About this exercise — Go through the data and retrieve each line that includes the string "yellow".

Material provided —
----

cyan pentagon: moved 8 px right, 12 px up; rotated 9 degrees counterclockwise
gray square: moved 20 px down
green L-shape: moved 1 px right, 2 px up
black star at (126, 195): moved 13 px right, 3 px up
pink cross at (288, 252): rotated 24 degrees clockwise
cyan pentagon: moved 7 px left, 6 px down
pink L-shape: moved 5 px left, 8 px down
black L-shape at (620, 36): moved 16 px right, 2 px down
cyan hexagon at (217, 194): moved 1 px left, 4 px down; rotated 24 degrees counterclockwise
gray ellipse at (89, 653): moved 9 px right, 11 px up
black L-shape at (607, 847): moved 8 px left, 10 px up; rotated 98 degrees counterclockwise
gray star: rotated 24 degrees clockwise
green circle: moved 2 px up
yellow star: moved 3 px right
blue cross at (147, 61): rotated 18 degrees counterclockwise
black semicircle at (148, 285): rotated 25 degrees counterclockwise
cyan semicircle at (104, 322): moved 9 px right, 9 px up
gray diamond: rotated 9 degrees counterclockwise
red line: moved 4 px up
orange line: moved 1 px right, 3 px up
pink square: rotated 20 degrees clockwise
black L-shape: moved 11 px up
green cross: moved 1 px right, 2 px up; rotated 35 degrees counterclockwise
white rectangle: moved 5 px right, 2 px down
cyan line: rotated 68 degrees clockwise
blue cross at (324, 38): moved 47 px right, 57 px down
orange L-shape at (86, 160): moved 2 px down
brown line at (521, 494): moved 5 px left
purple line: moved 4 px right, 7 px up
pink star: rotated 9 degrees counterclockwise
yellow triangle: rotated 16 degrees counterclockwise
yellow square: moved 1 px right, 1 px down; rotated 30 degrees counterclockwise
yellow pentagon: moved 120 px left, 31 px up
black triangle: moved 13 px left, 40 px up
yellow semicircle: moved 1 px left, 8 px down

----

Solution to this problem —
yellow star: moved 3 px right
yellow triangle: rotated 16 degrees counterclockwise
yellow square: moved 1 px right, 1 px down; rotated 30 degrees counterclockwise
yellow pentagon: moved 120 px left, 31 px up
yellow semicircle: moved 1 px left, 8 px down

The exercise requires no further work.